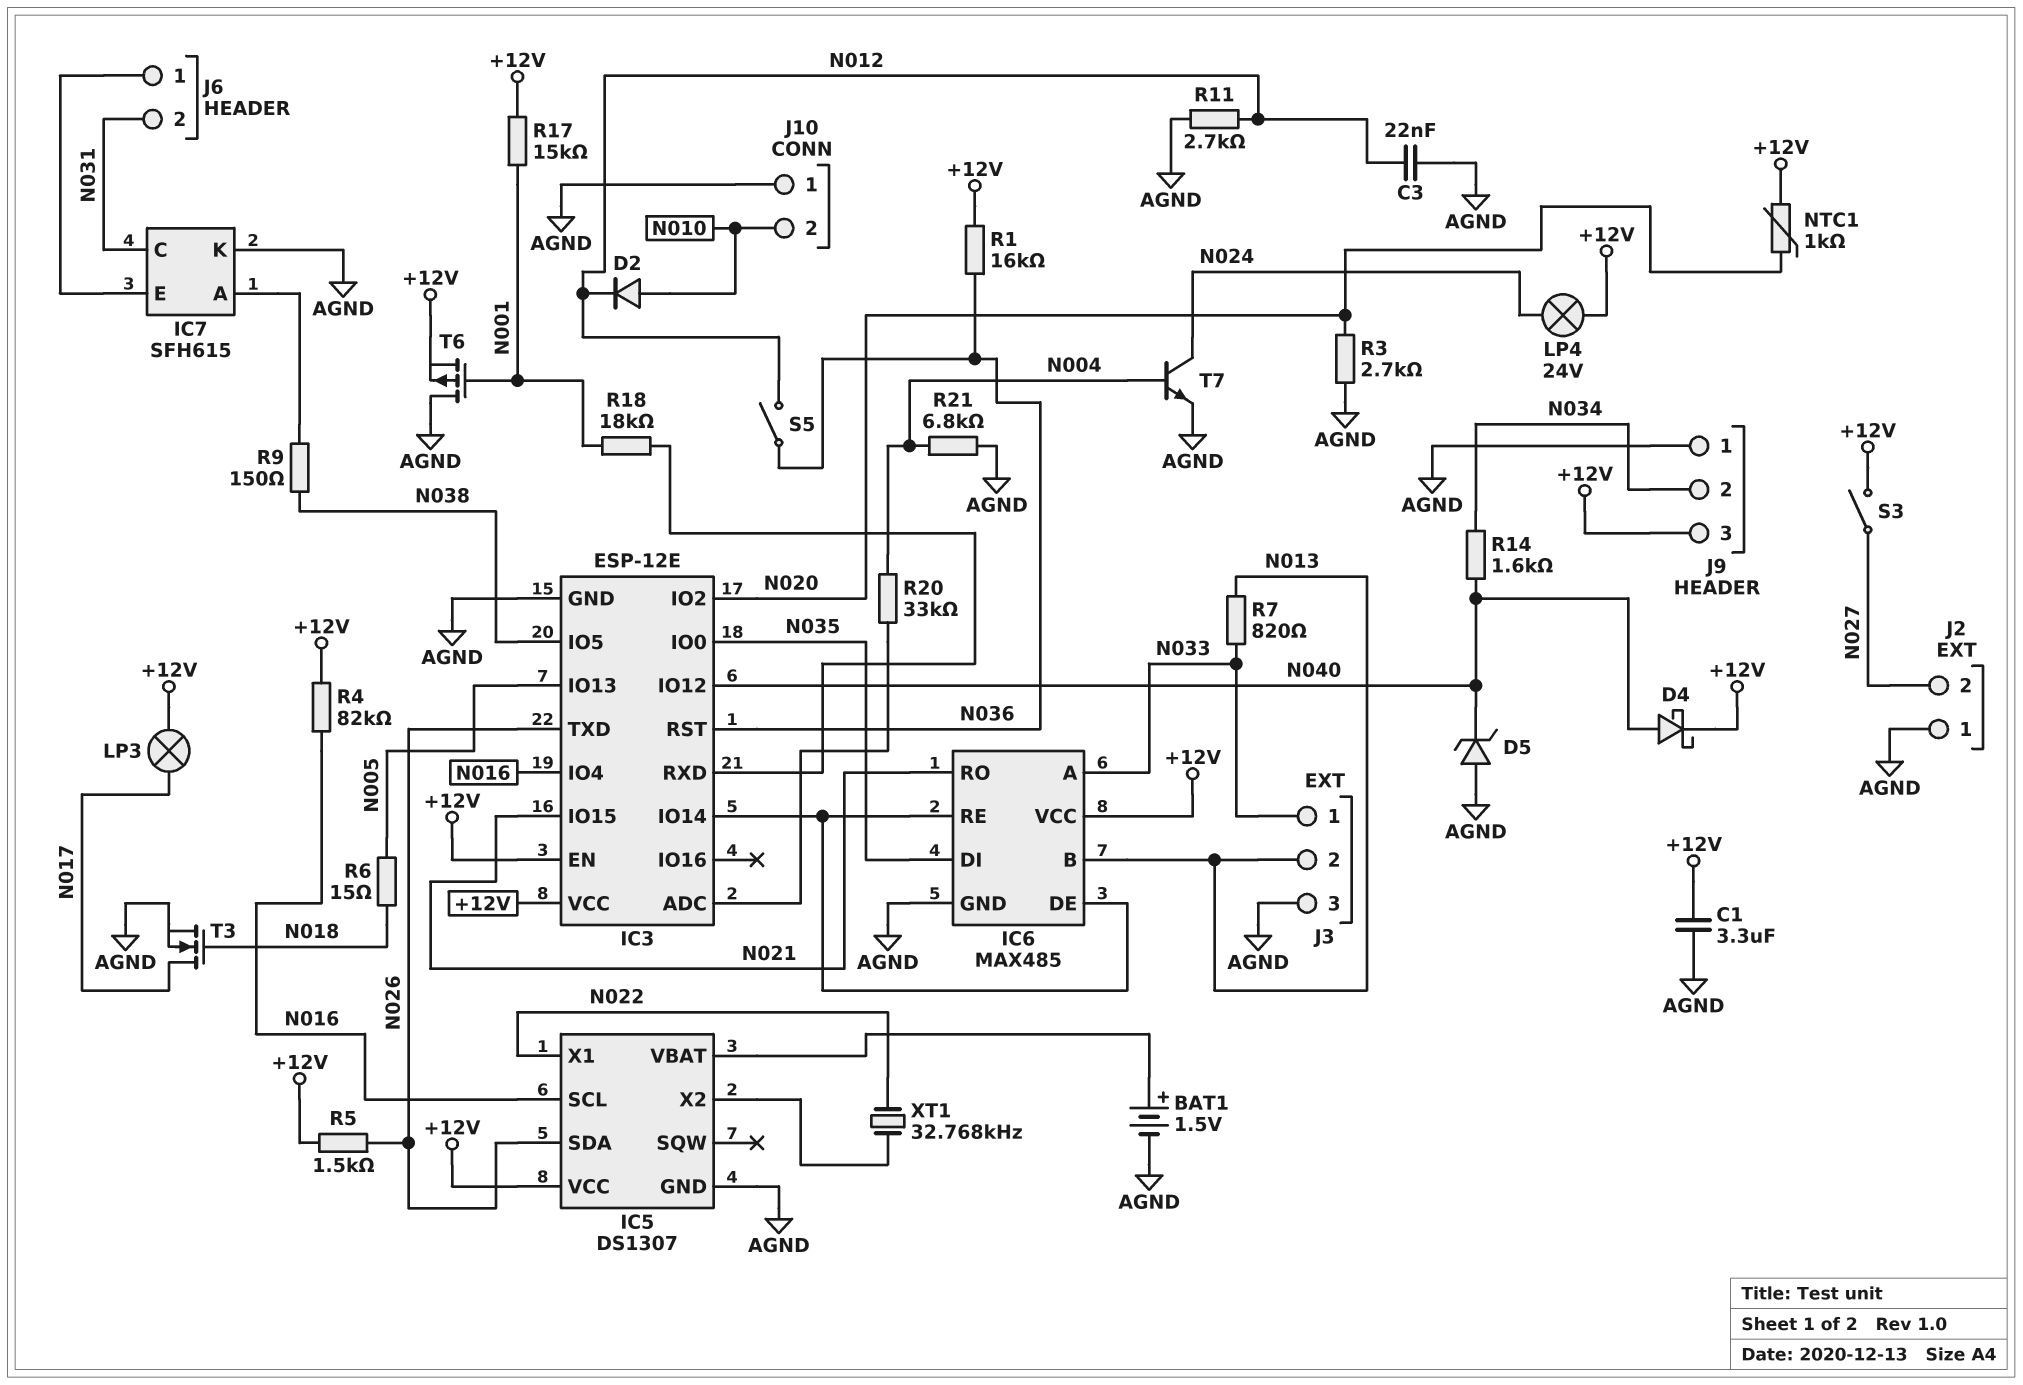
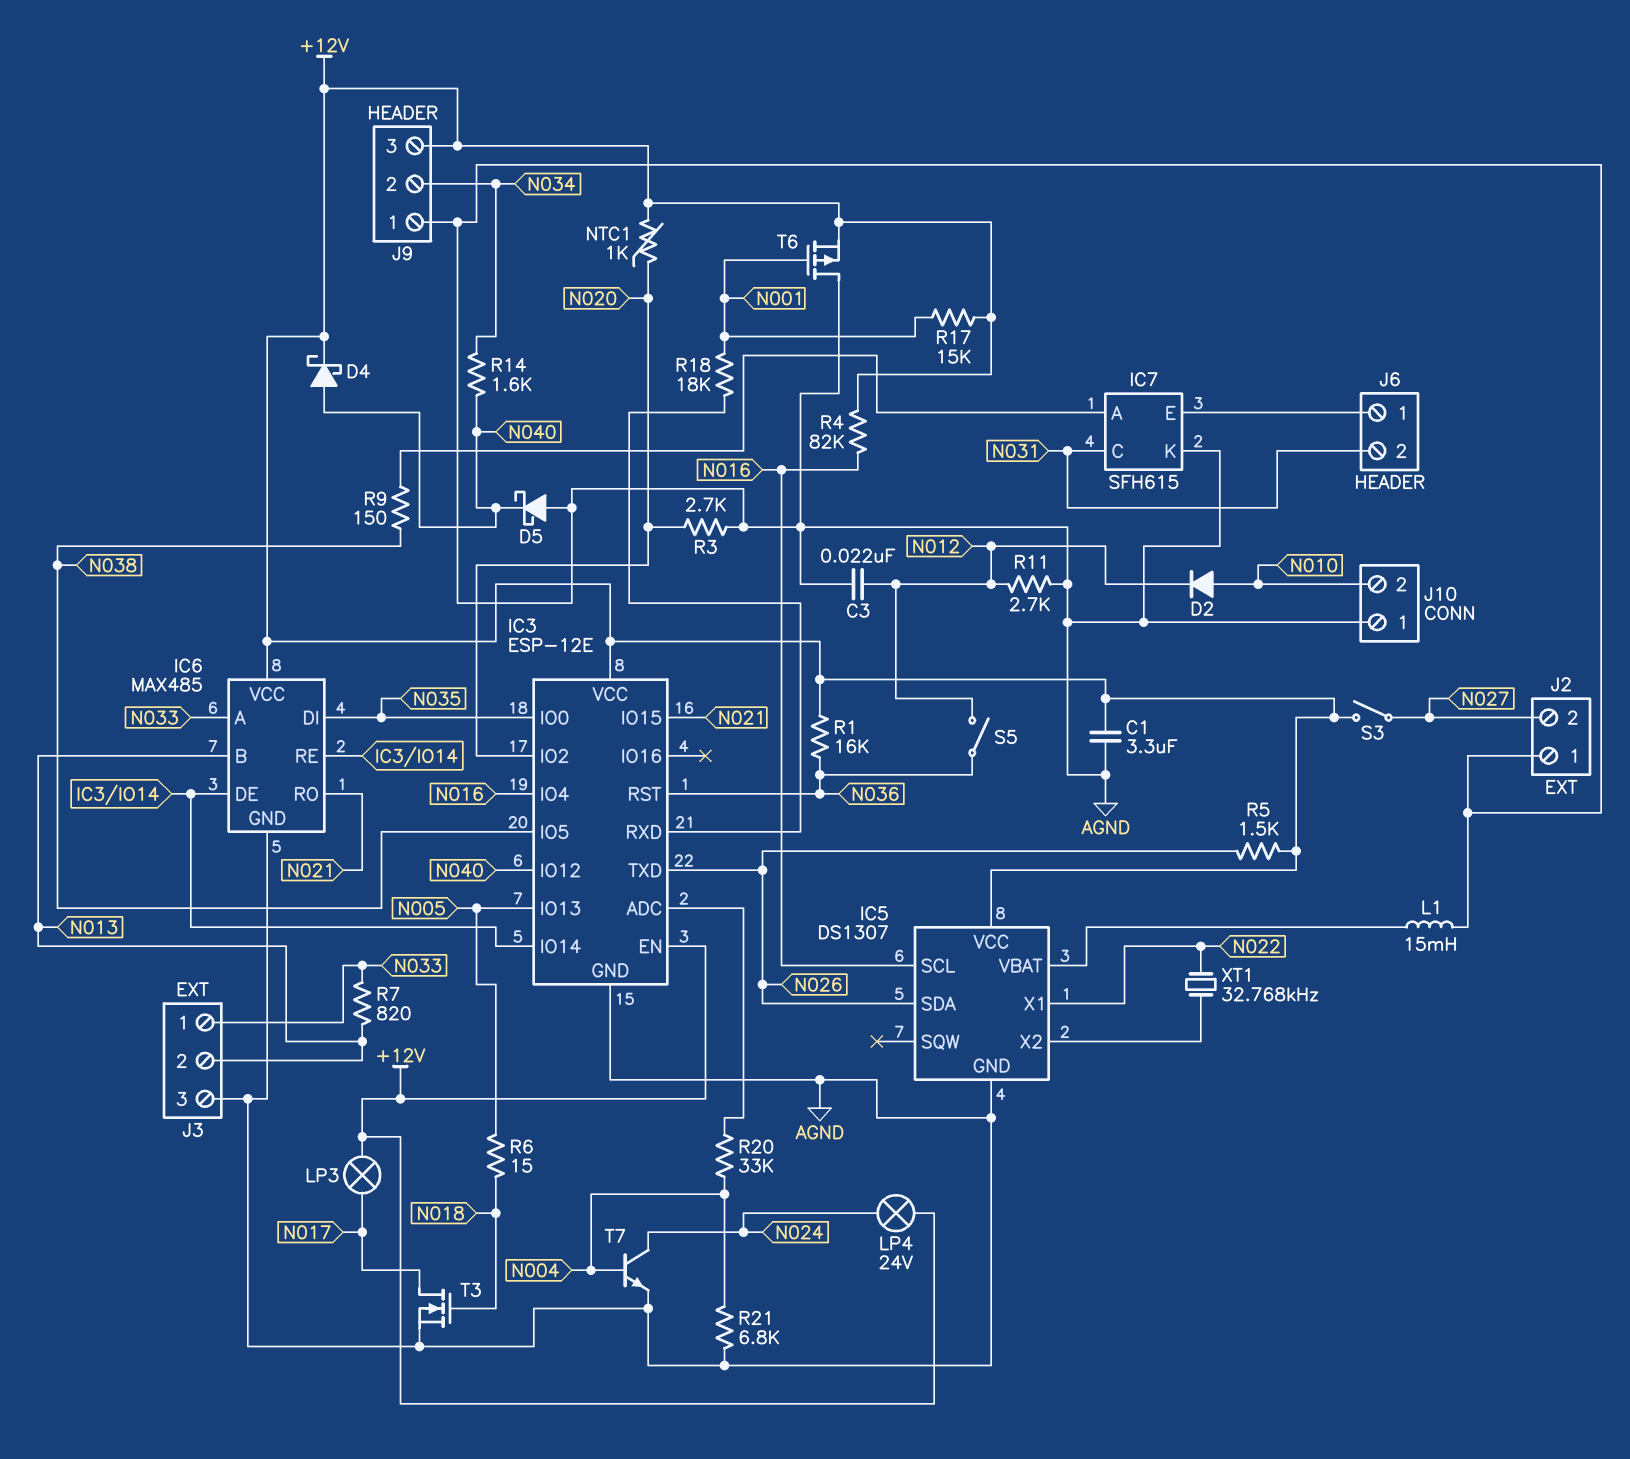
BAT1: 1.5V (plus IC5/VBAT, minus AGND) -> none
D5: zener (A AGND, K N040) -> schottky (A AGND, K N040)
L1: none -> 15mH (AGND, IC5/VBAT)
* * *
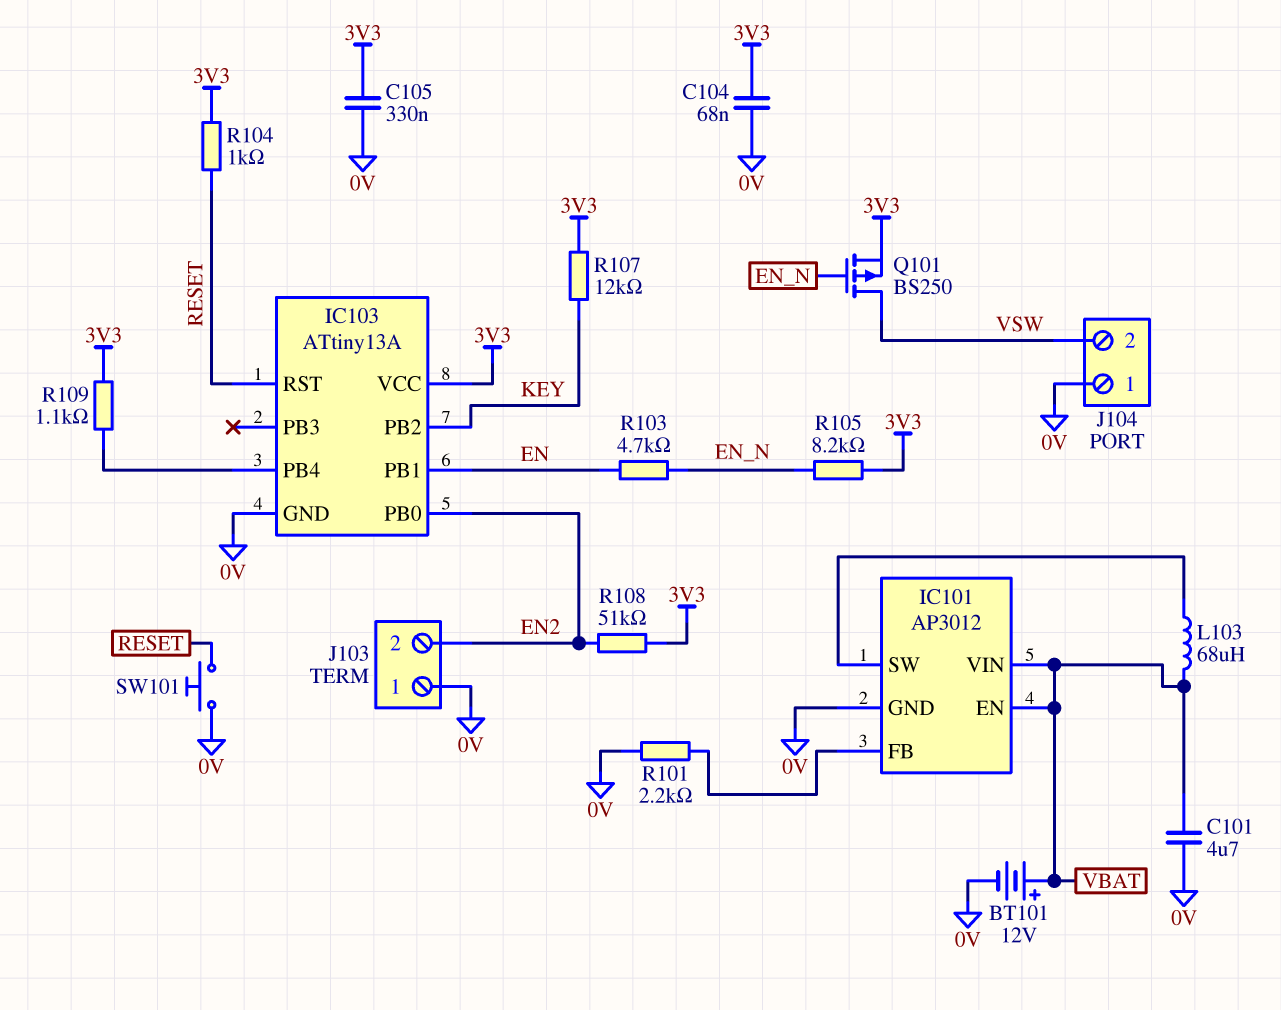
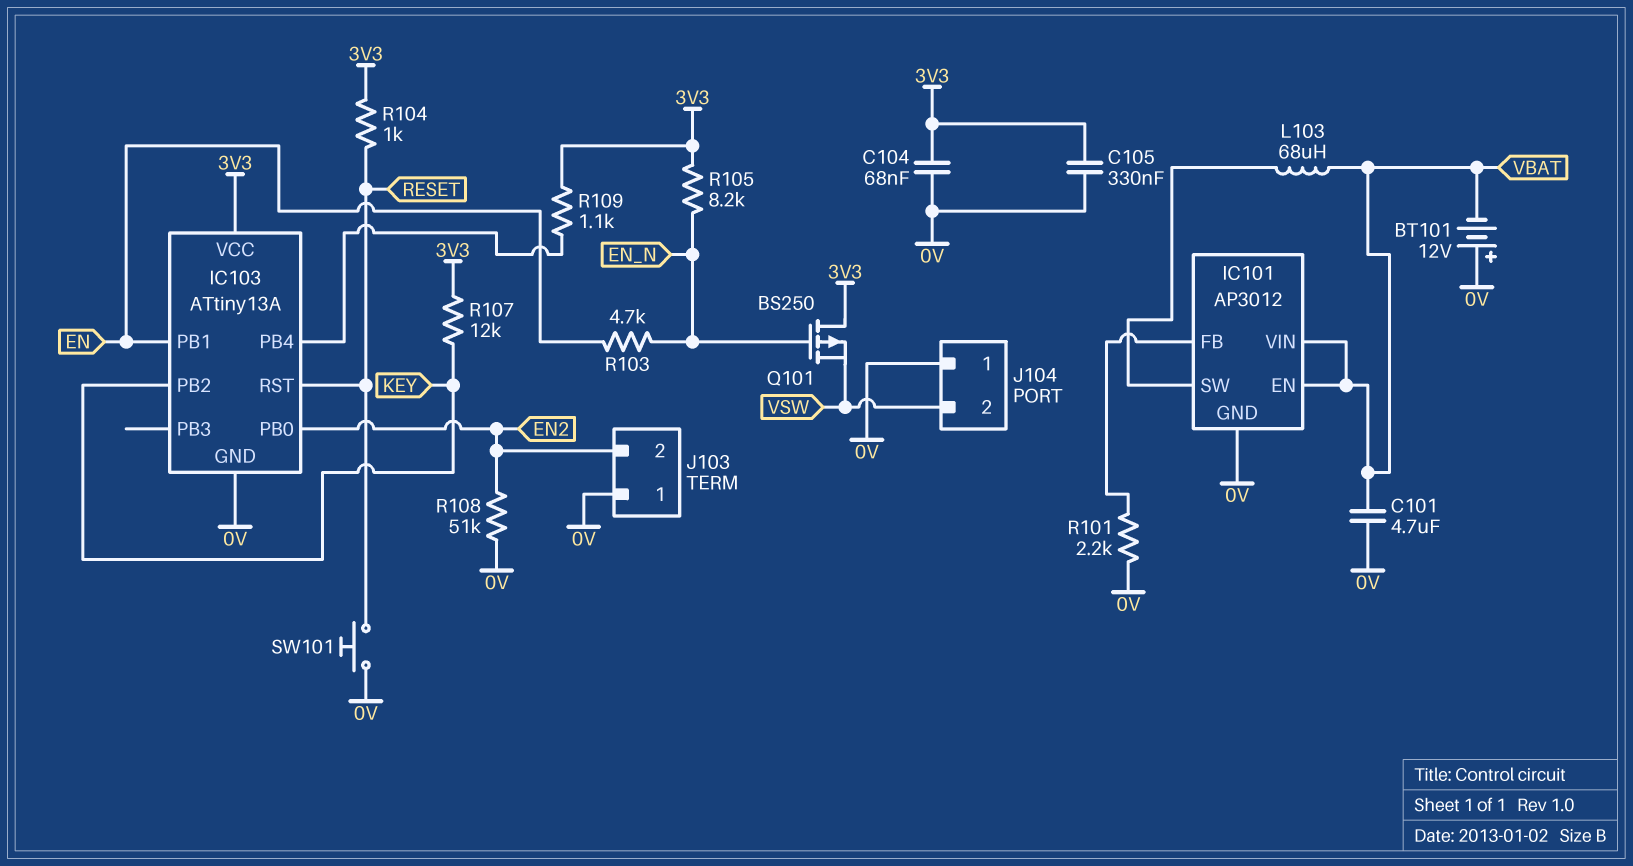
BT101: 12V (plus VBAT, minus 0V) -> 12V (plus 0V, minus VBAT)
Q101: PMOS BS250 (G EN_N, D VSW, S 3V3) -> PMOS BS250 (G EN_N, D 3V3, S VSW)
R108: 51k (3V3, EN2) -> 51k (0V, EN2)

● Problem requirements:
In your answer, include only the lines above starting at the line that holds "D5: zener (A" and ending at the line that holds "L1: none -> 15mH (AGND, IC5/VBAT)", copied exactly.

● Solution to this task:
D5: zener (A AGND, K N040) -> schottky (A AGND, K N040)
L1: none -> 15mH (AGND, IC5/VBAT)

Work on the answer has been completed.